**Task prompt:**
Transcribe every entry word for word, but drop the pictures.
##### Raw data #####
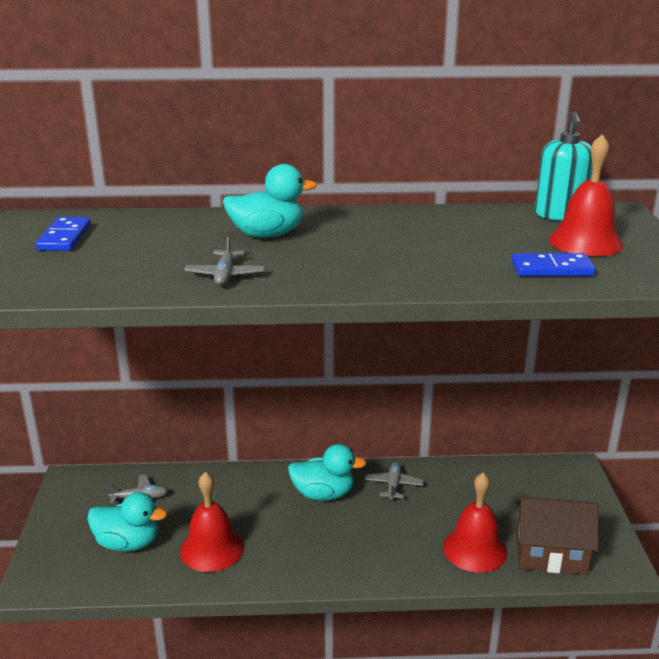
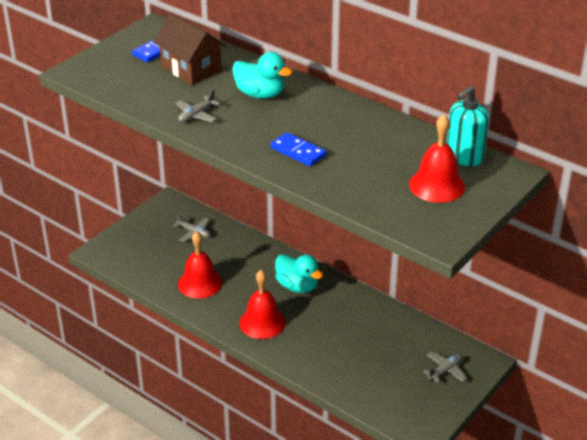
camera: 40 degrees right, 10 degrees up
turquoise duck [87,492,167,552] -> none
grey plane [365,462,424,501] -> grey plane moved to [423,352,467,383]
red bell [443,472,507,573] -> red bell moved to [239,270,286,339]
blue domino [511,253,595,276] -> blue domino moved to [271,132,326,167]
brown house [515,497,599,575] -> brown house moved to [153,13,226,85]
#####
**Your solution:**
camera: 40 degrees right, 10 degrees up
turquoise duck [87,492,167,552] -> none
grey plane [365,462,424,501] -> grey plane moved to [423,352,467,383]
red bell [443,472,507,573] -> red bell moved to [239,270,286,339]
blue domino [511,253,595,276] -> blue domino moved to [271,132,326,167]
brown house [515,497,599,575] -> brown house moved to [153,13,226,85]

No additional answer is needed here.